- **RECORDS FOR PROCESSING**
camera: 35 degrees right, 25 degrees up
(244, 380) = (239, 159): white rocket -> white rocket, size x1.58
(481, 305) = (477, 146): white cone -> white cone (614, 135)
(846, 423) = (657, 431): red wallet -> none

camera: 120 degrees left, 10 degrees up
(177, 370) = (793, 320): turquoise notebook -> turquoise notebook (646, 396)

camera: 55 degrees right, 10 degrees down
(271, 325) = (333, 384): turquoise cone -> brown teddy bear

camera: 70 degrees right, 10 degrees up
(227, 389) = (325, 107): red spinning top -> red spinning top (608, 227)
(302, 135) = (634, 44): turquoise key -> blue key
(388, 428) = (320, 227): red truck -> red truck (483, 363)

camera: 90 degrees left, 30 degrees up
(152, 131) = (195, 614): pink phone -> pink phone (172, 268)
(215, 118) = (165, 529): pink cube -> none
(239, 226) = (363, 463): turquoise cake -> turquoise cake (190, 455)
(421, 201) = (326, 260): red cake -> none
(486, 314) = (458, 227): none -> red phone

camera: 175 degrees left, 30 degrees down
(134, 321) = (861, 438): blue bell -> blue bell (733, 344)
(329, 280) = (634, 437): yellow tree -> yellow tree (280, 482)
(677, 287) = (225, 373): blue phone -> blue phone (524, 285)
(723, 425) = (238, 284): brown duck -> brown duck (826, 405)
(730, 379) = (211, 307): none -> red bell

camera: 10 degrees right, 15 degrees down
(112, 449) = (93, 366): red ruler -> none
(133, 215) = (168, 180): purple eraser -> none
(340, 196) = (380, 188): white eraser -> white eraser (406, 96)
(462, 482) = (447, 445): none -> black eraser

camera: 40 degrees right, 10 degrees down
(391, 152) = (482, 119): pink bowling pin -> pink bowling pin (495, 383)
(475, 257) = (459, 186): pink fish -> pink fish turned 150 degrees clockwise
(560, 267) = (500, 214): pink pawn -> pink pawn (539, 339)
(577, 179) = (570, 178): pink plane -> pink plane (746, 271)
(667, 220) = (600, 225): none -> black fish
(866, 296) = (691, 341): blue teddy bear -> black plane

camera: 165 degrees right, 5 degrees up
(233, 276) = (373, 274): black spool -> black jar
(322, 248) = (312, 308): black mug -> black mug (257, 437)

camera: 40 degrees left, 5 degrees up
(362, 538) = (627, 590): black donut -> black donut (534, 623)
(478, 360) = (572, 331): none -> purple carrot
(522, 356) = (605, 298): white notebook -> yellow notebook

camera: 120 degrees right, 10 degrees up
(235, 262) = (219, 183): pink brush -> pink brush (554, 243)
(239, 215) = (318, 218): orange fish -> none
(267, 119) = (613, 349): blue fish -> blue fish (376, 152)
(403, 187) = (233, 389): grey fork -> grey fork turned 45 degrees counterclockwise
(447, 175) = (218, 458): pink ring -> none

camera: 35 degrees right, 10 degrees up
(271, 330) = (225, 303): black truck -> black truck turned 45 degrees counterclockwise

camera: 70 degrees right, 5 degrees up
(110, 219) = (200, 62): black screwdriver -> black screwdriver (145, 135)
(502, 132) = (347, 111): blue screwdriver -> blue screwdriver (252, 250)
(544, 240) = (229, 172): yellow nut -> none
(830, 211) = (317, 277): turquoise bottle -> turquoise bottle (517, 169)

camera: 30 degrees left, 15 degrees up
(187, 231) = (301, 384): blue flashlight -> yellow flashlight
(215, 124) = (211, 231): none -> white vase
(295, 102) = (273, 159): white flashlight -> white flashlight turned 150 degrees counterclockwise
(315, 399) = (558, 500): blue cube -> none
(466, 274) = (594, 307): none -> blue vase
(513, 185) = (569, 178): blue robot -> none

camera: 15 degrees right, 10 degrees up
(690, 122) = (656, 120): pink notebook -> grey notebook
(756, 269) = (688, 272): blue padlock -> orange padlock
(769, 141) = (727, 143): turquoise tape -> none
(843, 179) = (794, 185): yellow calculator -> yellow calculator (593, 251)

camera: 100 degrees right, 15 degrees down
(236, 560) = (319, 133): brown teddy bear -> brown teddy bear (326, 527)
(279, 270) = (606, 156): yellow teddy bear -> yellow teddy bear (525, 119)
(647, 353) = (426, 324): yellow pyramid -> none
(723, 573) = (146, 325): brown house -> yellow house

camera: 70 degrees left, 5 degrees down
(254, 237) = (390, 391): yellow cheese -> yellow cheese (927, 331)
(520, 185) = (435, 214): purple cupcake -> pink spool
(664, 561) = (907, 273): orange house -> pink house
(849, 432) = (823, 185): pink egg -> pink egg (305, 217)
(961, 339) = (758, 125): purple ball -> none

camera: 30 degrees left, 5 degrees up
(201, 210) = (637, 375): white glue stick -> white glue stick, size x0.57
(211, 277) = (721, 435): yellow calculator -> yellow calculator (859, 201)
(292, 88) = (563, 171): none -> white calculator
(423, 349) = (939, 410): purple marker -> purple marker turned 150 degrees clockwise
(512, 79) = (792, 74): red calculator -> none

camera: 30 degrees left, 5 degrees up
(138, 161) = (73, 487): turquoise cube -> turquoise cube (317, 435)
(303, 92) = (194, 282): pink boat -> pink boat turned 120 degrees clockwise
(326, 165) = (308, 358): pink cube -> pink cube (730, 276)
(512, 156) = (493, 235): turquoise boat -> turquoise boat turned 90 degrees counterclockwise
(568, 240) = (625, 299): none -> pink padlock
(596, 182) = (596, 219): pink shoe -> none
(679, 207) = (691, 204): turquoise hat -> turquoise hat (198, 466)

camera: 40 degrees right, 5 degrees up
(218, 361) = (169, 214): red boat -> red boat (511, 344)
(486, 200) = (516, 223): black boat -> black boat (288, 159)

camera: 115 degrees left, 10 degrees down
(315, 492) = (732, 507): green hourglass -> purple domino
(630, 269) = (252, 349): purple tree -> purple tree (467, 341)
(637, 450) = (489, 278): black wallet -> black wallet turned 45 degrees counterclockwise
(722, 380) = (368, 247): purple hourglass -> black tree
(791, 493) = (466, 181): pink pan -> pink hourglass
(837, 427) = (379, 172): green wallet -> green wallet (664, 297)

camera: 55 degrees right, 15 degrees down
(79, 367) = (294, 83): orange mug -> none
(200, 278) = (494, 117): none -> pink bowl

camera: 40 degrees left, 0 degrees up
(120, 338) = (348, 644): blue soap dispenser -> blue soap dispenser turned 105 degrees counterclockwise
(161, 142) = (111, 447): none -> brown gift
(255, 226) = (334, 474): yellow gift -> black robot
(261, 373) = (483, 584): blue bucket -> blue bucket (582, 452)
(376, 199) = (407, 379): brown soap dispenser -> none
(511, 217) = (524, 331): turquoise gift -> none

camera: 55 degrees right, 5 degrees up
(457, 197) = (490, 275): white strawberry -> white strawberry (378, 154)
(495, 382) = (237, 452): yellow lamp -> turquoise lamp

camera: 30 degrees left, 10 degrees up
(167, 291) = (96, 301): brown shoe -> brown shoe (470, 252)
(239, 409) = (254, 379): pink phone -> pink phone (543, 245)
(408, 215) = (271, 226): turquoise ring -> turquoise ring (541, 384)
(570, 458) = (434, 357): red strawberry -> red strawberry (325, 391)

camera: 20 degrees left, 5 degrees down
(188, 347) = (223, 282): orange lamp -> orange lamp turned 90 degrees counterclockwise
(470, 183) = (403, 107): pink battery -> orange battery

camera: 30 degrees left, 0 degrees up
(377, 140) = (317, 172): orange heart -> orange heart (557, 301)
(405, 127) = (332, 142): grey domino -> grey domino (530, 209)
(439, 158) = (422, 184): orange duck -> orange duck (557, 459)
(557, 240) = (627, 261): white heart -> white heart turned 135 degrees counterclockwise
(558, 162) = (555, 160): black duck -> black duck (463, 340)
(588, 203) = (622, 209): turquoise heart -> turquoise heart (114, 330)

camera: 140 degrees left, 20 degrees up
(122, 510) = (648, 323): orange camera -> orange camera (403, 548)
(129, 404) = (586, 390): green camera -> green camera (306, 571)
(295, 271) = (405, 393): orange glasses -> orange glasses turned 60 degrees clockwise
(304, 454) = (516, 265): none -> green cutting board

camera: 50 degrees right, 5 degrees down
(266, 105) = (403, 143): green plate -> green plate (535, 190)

- **EXERCISE OBJECTIVE**
Please output exactly the lines between the one holding "(302, 135) = (634, 44): turquoise" and the one holding "(329, 280) = (634, 437): yellow" in the records above, inclusive, and nothing more.

- **YOUR SOLUTION**
(302, 135) = (634, 44): turquoise key -> blue key
(388, 428) = (320, 227): red truck -> red truck (483, 363)

camera: 90 degrees left, 30 degrees up
(152, 131) = (195, 614): pink phone -> pink phone (172, 268)
(215, 118) = (165, 529): pink cube -> none
(239, 226) = (363, 463): turquoise cake -> turquoise cake (190, 455)
(421, 201) = (326, 260): red cake -> none
(486, 314) = (458, 227): none -> red phone

camera: 175 degrees left, 30 degrees down
(134, 321) = (861, 438): blue bell -> blue bell (733, 344)
(329, 280) = (634, 437): yellow tree -> yellow tree (280, 482)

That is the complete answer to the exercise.